# Description of the task
Transcribe the entire listing exactly.

# Records provided
Content starts

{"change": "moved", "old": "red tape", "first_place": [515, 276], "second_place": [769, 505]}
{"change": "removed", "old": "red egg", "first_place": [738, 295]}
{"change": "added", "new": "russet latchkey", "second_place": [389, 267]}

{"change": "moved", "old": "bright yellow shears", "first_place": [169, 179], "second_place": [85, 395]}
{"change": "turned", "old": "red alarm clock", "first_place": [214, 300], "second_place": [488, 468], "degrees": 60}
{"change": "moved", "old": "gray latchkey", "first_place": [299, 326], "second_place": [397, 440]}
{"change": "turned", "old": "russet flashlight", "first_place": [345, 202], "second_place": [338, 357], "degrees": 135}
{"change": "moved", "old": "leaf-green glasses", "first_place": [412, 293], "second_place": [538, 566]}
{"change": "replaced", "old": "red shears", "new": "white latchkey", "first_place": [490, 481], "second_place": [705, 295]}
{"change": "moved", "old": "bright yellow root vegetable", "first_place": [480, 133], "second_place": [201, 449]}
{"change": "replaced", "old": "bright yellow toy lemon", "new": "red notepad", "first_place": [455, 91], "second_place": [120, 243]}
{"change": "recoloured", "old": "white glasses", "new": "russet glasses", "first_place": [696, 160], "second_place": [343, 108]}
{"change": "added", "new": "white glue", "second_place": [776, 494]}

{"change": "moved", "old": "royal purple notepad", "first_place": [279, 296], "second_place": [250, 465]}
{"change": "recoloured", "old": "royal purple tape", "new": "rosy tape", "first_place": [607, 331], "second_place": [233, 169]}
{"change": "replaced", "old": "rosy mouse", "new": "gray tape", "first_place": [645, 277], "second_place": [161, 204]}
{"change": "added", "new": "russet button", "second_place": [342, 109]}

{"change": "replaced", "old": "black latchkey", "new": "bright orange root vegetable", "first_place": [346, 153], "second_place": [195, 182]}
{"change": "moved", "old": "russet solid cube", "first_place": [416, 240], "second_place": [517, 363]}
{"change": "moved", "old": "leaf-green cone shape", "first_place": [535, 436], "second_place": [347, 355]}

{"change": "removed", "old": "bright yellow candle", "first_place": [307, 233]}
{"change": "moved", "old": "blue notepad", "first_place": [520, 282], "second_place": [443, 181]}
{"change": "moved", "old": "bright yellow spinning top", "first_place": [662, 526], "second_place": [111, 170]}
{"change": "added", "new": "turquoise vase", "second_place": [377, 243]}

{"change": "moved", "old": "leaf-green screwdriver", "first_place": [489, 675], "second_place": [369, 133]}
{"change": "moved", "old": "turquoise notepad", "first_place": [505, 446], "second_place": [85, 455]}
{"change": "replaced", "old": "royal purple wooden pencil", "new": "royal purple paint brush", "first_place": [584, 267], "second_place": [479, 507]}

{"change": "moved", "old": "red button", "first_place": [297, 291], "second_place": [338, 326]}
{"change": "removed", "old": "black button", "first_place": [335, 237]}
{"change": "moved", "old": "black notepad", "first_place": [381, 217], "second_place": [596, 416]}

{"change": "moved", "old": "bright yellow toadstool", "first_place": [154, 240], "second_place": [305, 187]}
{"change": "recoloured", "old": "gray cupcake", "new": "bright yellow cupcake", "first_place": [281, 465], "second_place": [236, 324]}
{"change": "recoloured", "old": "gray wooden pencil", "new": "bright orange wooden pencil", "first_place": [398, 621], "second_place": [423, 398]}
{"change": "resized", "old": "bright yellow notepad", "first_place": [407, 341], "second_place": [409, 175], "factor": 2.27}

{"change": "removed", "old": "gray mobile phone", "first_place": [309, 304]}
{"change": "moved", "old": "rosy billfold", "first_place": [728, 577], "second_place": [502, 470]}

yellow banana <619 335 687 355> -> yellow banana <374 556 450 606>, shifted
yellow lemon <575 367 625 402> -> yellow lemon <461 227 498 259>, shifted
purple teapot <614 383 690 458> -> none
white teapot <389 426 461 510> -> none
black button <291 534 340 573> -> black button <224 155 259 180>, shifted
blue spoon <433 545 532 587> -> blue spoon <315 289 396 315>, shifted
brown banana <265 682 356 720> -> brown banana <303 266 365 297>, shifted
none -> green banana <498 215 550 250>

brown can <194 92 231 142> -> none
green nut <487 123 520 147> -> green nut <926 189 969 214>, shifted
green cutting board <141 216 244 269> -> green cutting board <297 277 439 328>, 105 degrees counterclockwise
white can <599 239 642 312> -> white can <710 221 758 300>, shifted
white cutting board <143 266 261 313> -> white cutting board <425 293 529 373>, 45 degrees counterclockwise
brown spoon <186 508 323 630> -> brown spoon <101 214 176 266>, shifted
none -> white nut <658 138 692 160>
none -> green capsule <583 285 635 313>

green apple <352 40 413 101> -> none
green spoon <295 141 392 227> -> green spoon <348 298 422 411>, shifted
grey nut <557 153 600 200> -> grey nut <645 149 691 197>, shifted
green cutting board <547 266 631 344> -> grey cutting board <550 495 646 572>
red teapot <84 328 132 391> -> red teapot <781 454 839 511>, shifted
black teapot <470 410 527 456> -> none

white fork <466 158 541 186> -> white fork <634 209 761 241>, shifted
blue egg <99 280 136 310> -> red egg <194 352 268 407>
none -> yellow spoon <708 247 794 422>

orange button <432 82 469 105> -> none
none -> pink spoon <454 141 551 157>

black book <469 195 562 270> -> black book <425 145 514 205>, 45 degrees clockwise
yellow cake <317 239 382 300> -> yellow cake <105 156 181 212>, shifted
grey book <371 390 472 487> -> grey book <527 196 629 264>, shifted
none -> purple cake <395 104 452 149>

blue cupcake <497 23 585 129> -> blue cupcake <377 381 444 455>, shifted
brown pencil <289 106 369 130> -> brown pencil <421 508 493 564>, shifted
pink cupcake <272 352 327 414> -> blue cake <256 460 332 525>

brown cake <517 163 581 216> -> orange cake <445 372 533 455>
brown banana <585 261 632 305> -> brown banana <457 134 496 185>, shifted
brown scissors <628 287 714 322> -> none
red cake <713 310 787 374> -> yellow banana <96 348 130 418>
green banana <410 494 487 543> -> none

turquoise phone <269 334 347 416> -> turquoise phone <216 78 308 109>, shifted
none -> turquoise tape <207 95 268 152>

Content ends

# Solved exercise
{"change": "moved", "old": "red tape", "first_place": [515, 276], "second_place": [769, 505]}
{"change": "removed", "old": "red egg", "first_place": [738, 295]}
{"change": "added", "new": "russet latchkey", "second_place": [389, 267]}

{"change": "moved", "old": "bright yellow shears", "first_place": [169, 179], "second_place": [85, 395]}
{"change": "turned", "old": "red alarm clock", "first_place": [214, 300], "second_place": [488, 468], "degrees": 60}
{"change": "moved", "old": "gray latchkey", "first_place": [299, 326], "second_place": [397, 440]}
{"change": "turned", "old": "russet flashlight", "first_place": [345, 202], "second_place": [338, 357], "degrees": 135}
{"change": "moved", "old": "leaf-green glasses", "first_place": [412, 293], "second_place": [538, 566]}
{"change": "replaced", "old": "red shears", "new": "white latchkey", "first_place": [490, 481], "second_place": [705, 295]}
{"change": "moved", "old": "bright yellow root vegetable", "first_place": [480, 133], "second_place": [201, 449]}
{"change": "replaced", "old": "bright yellow toy lemon", "new": "red notepad", "first_place": [455, 91], "second_place": [120, 243]}
{"change": "recoloured", "old": "white glasses", "new": "russet glasses", "first_place": [696, 160], "second_place": [343, 108]}
{"change": "added", "new": "white glue", "second_place": [776, 494]}

{"change": "moved", "old": "royal purple notepad", "first_place": [279, 296], "second_place": [250, 465]}
{"change": "recoloured", "old": "royal purple tape", "new": "rosy tape", "first_place": [607, 331], "second_place": [233, 169]}
{"change": "replaced", "old": "rosy mouse", "new": "gray tape", "first_place": [645, 277], "second_place": [161, 204]}
{"change": "added", "new": "russet button", "second_place": [342, 109]}

{"change": "replaced", "old": "black latchkey", "new": "bright orange root vegetable", "first_place": [346, 153], "second_place": [195, 182]}
{"change": "moved", "old": "russet solid cube", "first_place": [416, 240], "second_place": [517, 363]}
{"change": "moved", "old": "leaf-green cone shape", "first_place": [535, 436], "second_place": [347, 355]}

{"change": "removed", "old": "bright yellow candle", "first_place": [307, 233]}
{"change": "moved", "old": "blue notepad", "first_place": [520, 282], "second_place": [443, 181]}
{"change": "moved", "old": "bright yellow spinning top", "first_place": [662, 526], "second_place": [111, 170]}
{"change": "added", "new": "turquoise vase", "second_place": [377, 243]}

{"change": "moved", "old": "leaf-green screwdriver", "first_place": [489, 675], "second_place": [369, 133]}
{"change": "moved", "old": "turquoise notepad", "first_place": [505, 446], "second_place": [85, 455]}
{"change": "replaced", "old": "royal purple wooden pencil", "new": "royal purple paint brush", "first_place": [584, 267], "second_place": [479, 507]}

{"change": "moved", "old": "red button", "first_place": [297, 291], "second_place": [338, 326]}
{"change": "removed", "old": "black button", "first_place": [335, 237]}
{"change": "moved", "old": "black notepad", "first_place": [381, 217], "second_place": [596, 416]}

{"change": "moved", "old": "bright yellow toadstool", "first_place": [154, 240], "second_place": [305, 187]}
{"change": "recoloured", "old": "gray cupcake", "new": "bright yellow cupcake", "first_place": [281, 465], "second_place": [236, 324]}
{"change": "recoloured", "old": "gray wooden pencil", "new": "bright orange wooden pencil", "first_place": [398, 621], "second_place": [423, 398]}
{"change": "resized", "old": "bright yellow notepad", "first_place": [407, 341], "second_place": [409, 175], "factor": 2.27}

{"change": "removed", "old": "gray mobile phone", "first_place": [309, 304]}
{"change": "moved", "old": "rosy billfold", "first_place": [728, 577], "second_place": [502, 470]}

yellow banana <619 335 687 355> -> yellow banana <374 556 450 606>, shifted
yellow lemon <575 367 625 402> -> yellow lemon <461 227 498 259>, shifted
purple teapot <614 383 690 458> -> none
white teapot <389 426 461 510> -> none
black button <291 534 340 573> -> black button <224 155 259 180>, shifted
blue spoon <433 545 532 587> -> blue spoon <315 289 396 315>, shifted
brown banana <265 682 356 720> -> brown banana <303 266 365 297>, shifted
none -> green banana <498 215 550 250>

brown can <194 92 231 142> -> none
green nut <487 123 520 147> -> green nut <926 189 969 214>, shifted
green cutting board <141 216 244 269> -> green cutting board <297 277 439 328>, 105 degrees counterclockwise
white can <599 239 642 312> -> white can <710 221 758 300>, shifted
white cutting board <143 266 261 313> -> white cutting board <425 293 529 373>, 45 degrees counterclockwise
brown spoon <186 508 323 630> -> brown spoon <101 214 176 266>, shifted
none -> white nut <658 138 692 160>
none -> green capsule <583 285 635 313>

green apple <352 40 413 101> -> none
green spoon <295 141 392 227> -> green spoon <348 298 422 411>, shifted
grey nut <557 153 600 200> -> grey nut <645 149 691 197>, shifted
green cutting board <547 266 631 344> -> grey cutting board <550 495 646 572>
red teapot <84 328 132 391> -> red teapot <781 454 839 511>, shifted
black teapot <470 410 527 456> -> none

white fork <466 158 541 186> -> white fork <634 209 761 241>, shifted
blue egg <99 280 136 310> -> red egg <194 352 268 407>
none -> yellow spoon <708 247 794 422>

orange button <432 82 469 105> -> none
none -> pink spoon <454 141 551 157>

black book <469 195 562 270> -> black book <425 145 514 205>, 45 degrees clockwise
yellow cake <317 239 382 300> -> yellow cake <105 156 181 212>, shifted
grey book <371 390 472 487> -> grey book <527 196 629 264>, shifted
none -> purple cake <395 104 452 149>

blue cupcake <497 23 585 129> -> blue cupcake <377 381 444 455>, shifted
brown pencil <289 106 369 130> -> brown pencil <421 508 493 564>, shifted
pink cupcake <272 352 327 414> -> blue cake <256 460 332 525>

brown cake <517 163 581 216> -> orange cake <445 372 533 455>
brown banana <585 261 632 305> -> brown banana <457 134 496 185>, shifted
brown scissors <628 287 714 322> -> none
red cake <713 310 787 374> -> yellow banana <96 348 130 418>
green banana <410 494 487 543> -> none

turquoise phone <269 334 347 416> -> turquoise phone <216 78 308 109>, shifted
none -> turquoise tape <207 95 268 152>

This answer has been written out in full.